Task instructions:
From the entries below, copy out every line with "white" in it.

Exercise data:
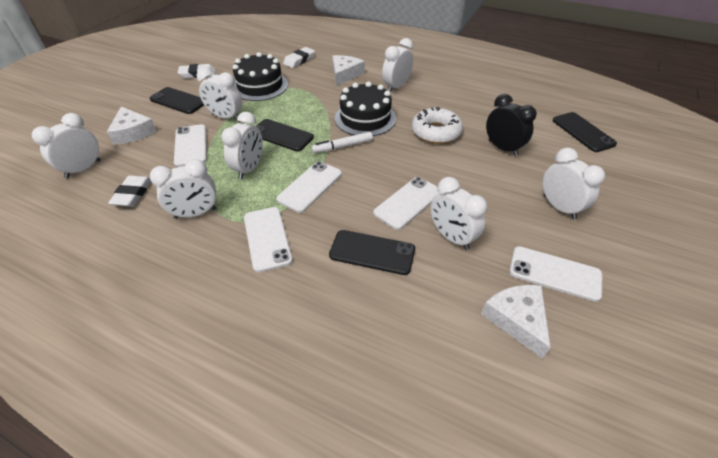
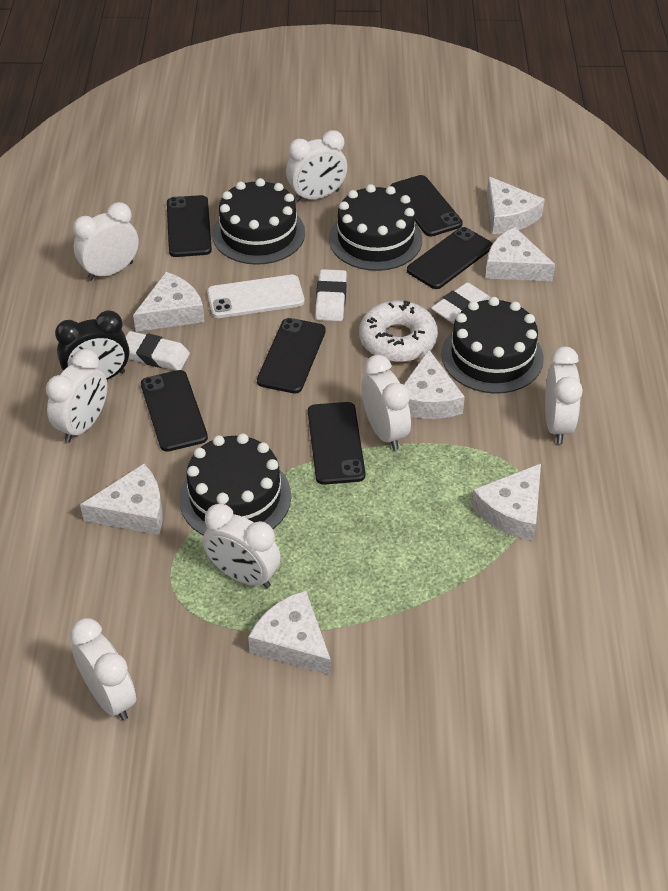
black cake: 2 -> 4
black phone: 4 -> 6
white cheese: 3 -> 7
white marker: 1 -> 0
white phone: 5 -> 1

Exercise output:
white cheese: 3 -> 7
white marker: 1 -> 0
white phone: 5 -> 1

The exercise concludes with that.